**Task:** Each record below should be reproduced as it is written, with pictures left out entirely.

(Exercise inputs)

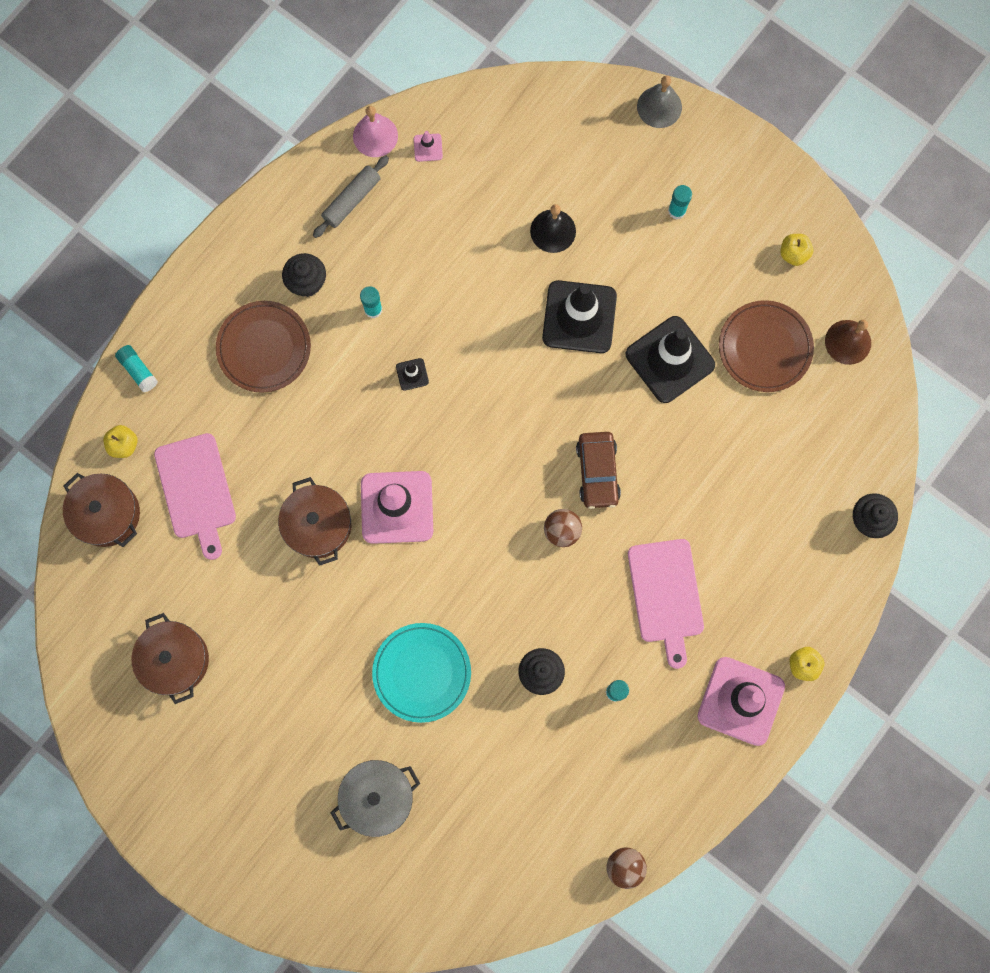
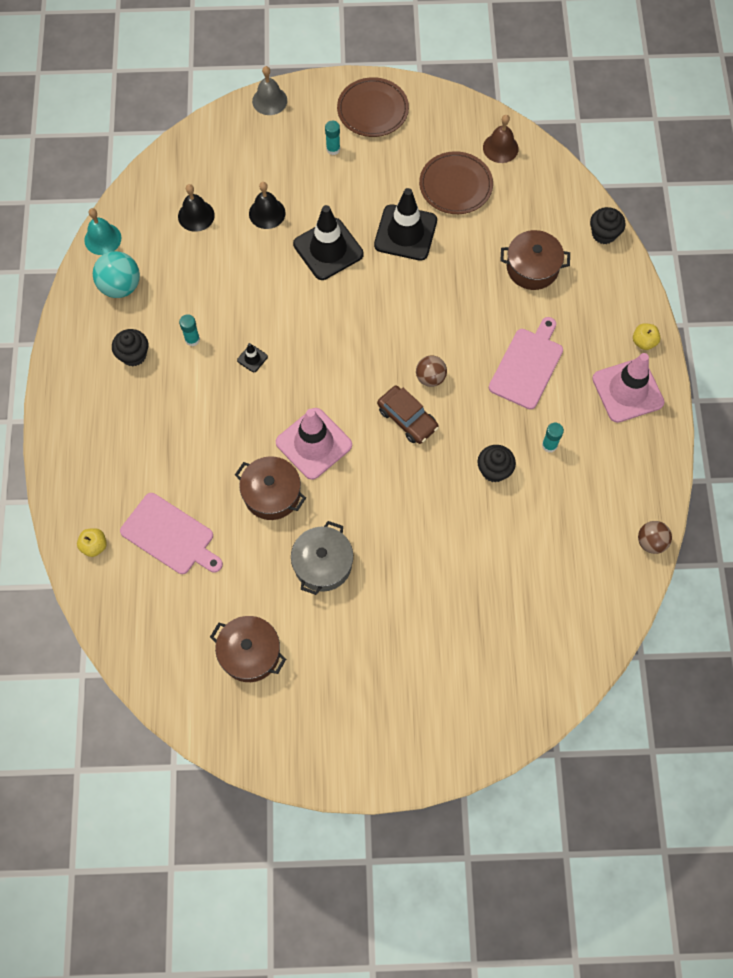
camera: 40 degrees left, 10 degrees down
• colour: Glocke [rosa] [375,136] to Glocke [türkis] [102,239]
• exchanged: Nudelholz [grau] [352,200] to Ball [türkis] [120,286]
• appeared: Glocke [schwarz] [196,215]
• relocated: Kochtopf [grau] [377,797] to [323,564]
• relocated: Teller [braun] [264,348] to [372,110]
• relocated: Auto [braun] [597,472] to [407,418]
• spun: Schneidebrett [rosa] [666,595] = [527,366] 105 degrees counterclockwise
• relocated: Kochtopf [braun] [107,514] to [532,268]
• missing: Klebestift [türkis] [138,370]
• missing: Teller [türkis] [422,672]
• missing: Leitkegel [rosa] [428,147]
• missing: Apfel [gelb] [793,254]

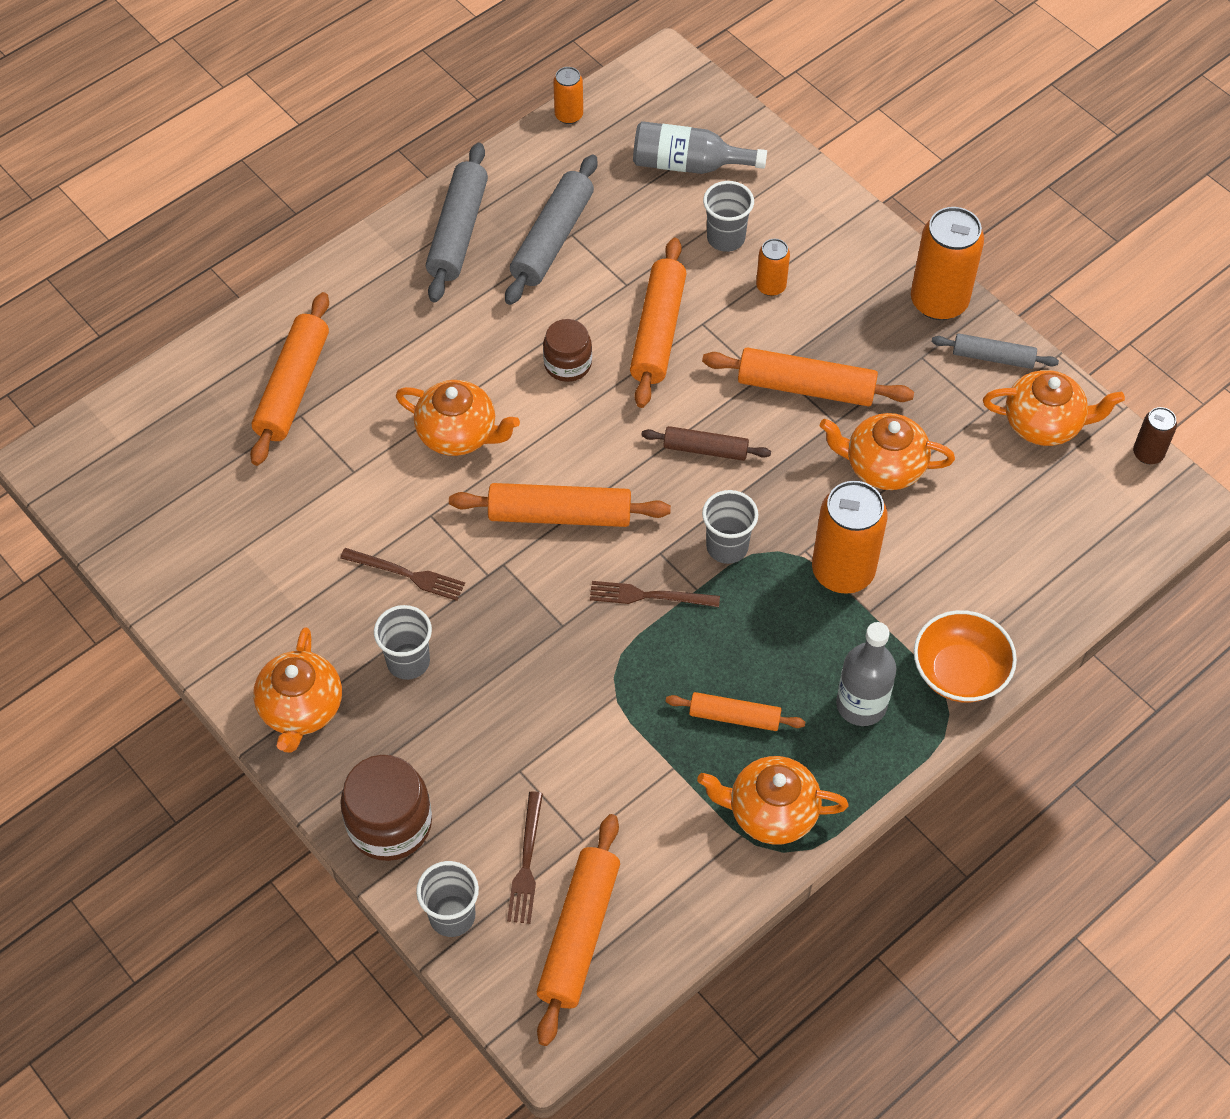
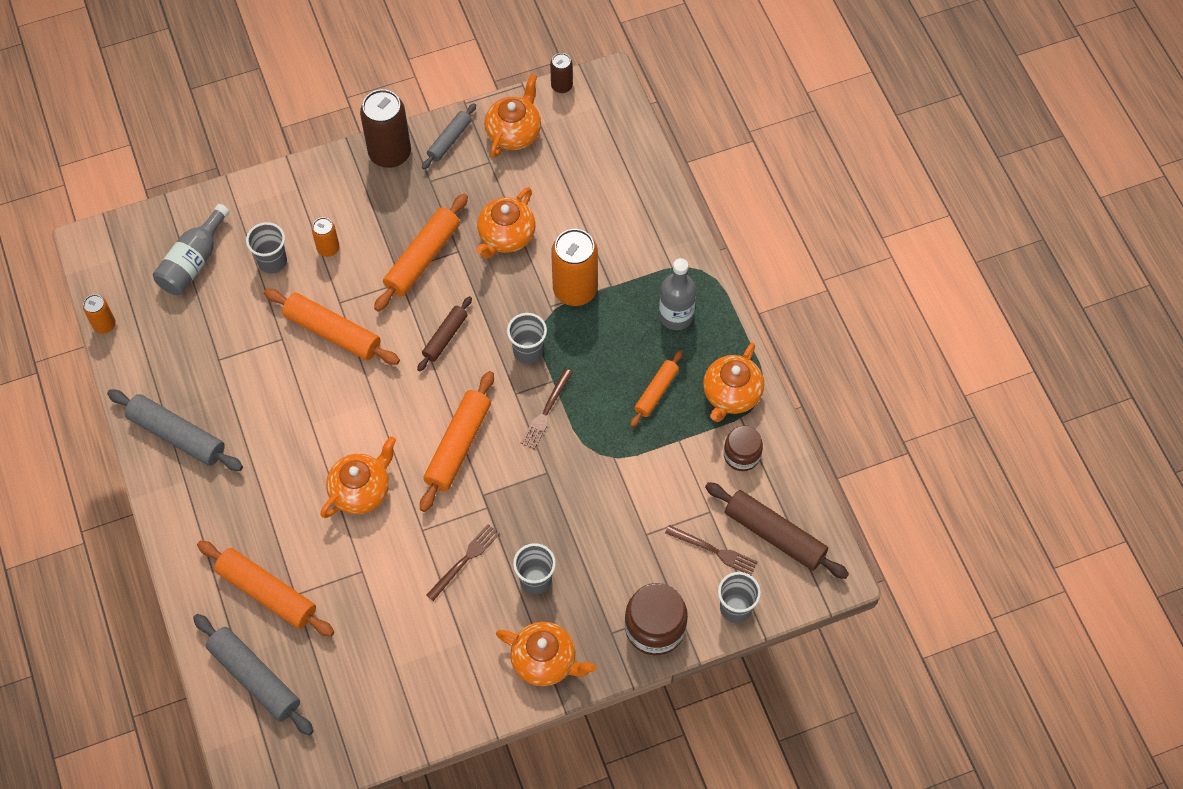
camera: 70 degrees left, 5 degrees up
• relocated: Nudelholz [grau] [552,239] to [255,678]
• colour: Dose [orange] [939,301] to Dose [braun] [390,153]
• colour: Nudelholz [orange] [579,934] to Nudelholz [braun] [774,535]
• relocated: Einmachglas [braun] [568,364] to [742,455]
• missing: Schüssel [orange] [959,672]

(End Exercise inputs)

**Answer box:**
camera: 40 degrees left, 10 degrees down
• colour: Glocke [rosa] [375,136] to Glocke [türkis] [102,239]
• exchanged: Nudelholz [grau] [352,200] to Ball [türkis] [120,286]
• appeared: Glocke [schwarz] [196,215]
• relocated: Kochtopf [grau] [377,797] to [323,564]
• relocated: Teller [braun] [264,348] to [372,110]
• relocated: Auto [braun] [597,472] to [407,418]
• spun: Schneidebrett [rosa] [666,595] = [527,366] 105 degrees counterclockwise
• relocated: Kochtopf [braun] [107,514] to [532,268]
• missing: Klebestift [türkis] [138,370]
• missing: Teller [türkis] [422,672]
• missing: Leitkegel [rosa] [428,147]
• missing: Apfel [gelb] [793,254]

camera: 70 degrees left, 5 degrees up
• relocated: Nudelholz [grau] [552,239] to [255,678]
• colour: Dose [orange] [939,301] to Dose [braun] [390,153]
• colour: Nudelholz [orange] [579,934] to Nudelholz [braun] [774,535]
• relocated: Einmachglas [braun] [568,364] to [742,455]
• missing: Schüssel [orange] [959,672]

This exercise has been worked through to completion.